Exercise data –

Segment Open

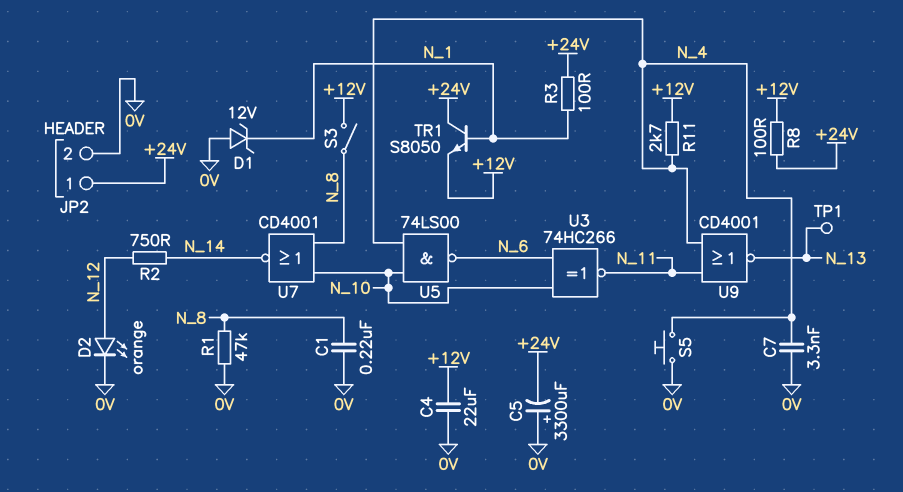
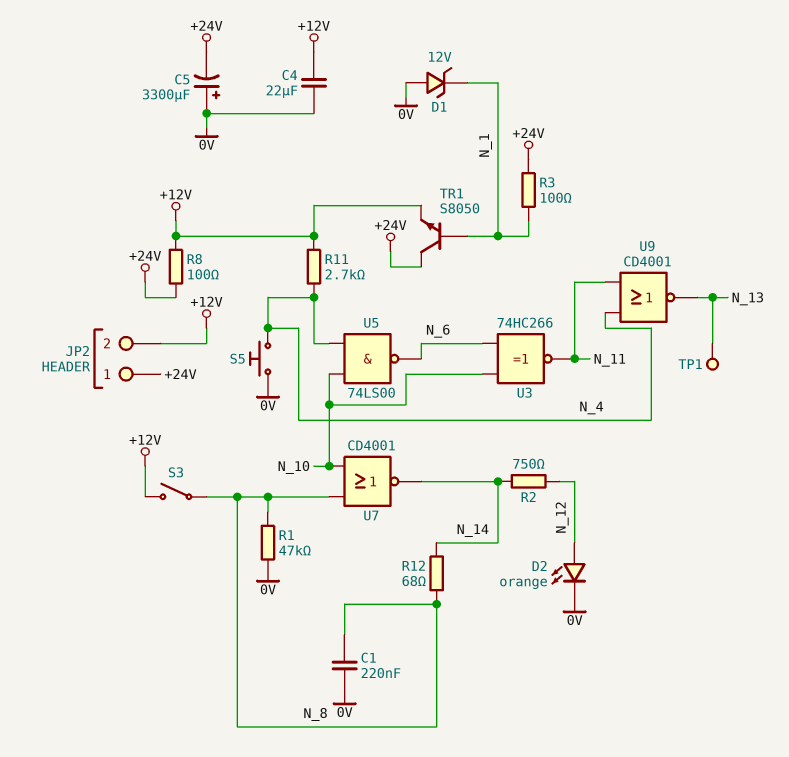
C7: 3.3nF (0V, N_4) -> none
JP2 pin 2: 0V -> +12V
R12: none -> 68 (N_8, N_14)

Segment Closed
Segment Open

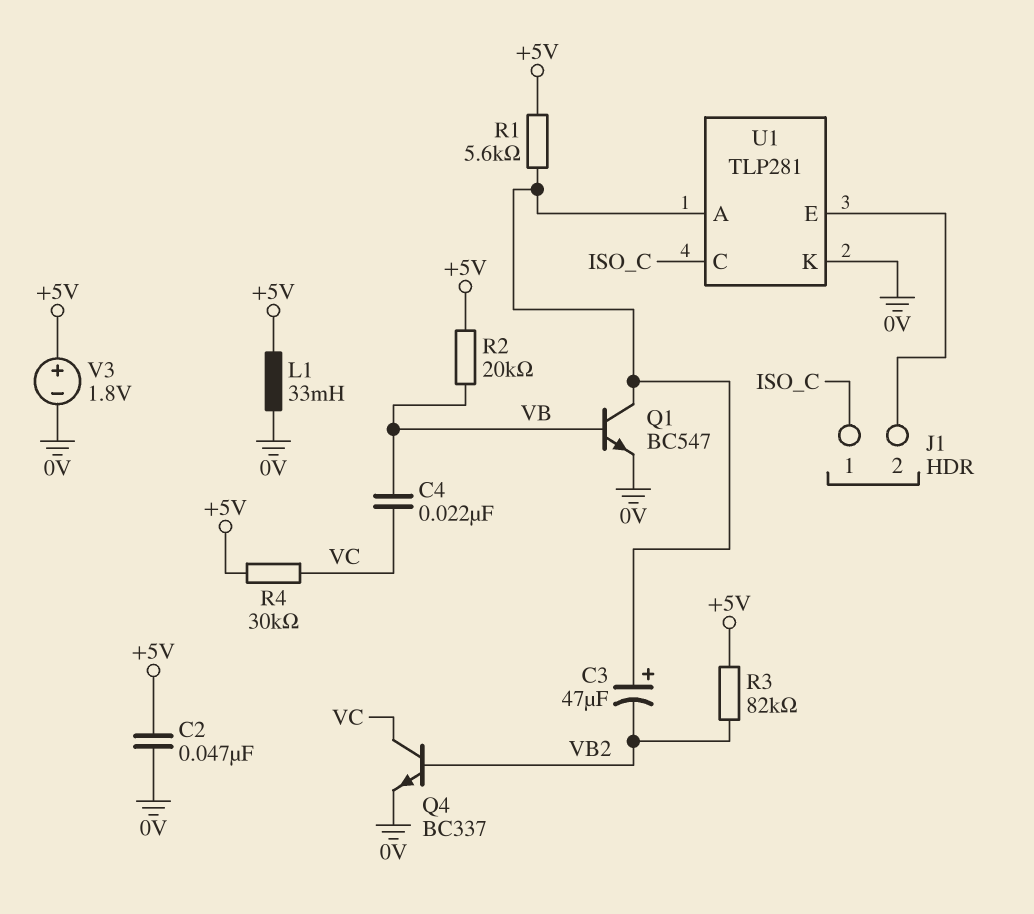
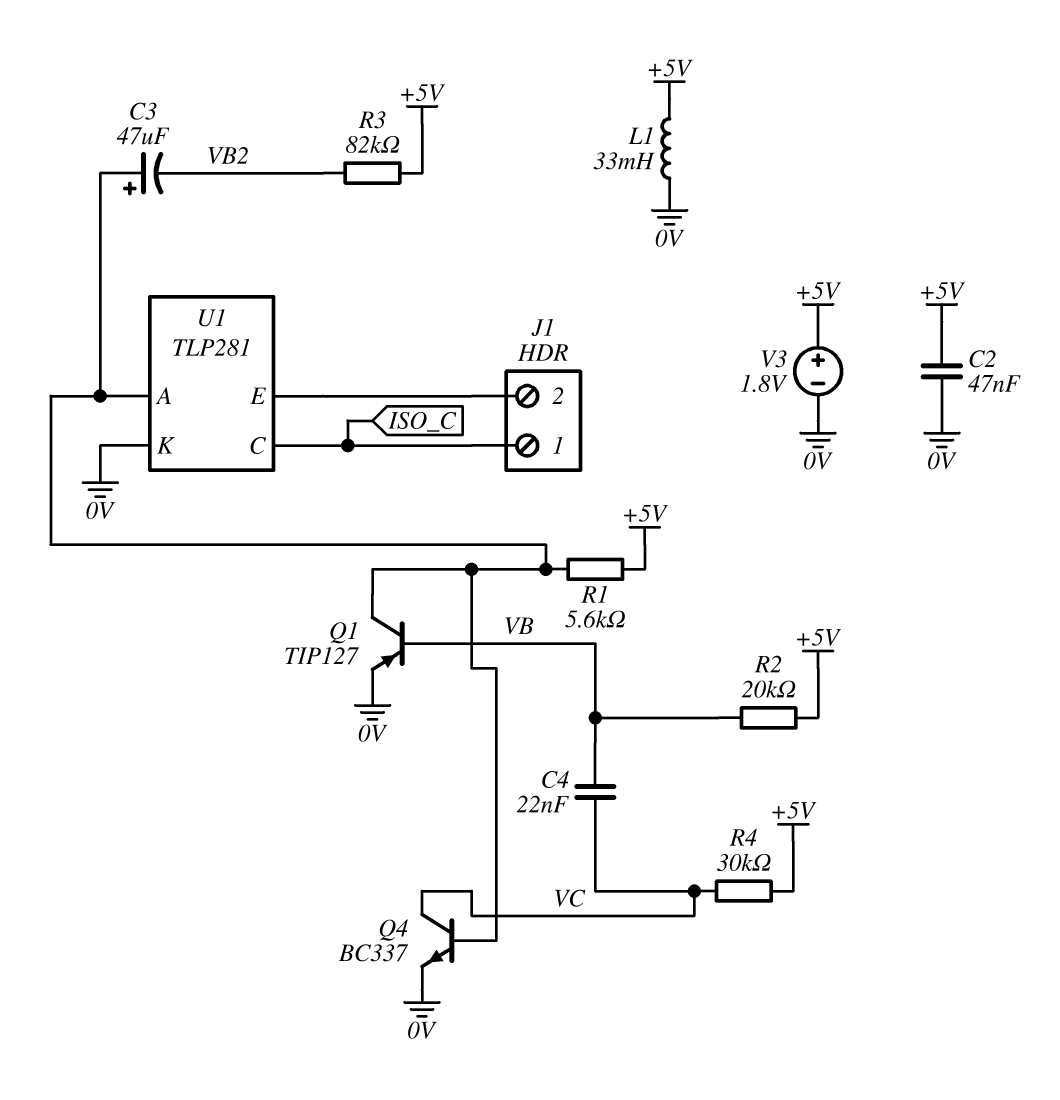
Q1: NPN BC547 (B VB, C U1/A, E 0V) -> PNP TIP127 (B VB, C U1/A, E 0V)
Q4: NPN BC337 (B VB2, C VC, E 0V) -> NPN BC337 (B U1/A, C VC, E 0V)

Segment Closed

Problem –
Please copy, exactly and with nothing else, the lines above beginning at the line that has "C7: 3.3nF (0V, N_4) -> none" and ending with the line that has "R12: none -> 68 (N_8, N_14)".

Your response –
C7: 3.3nF (0V, N_4) -> none
JP2 pin 2: 0V -> +12V
R12: none -> 68 (N_8, N_14)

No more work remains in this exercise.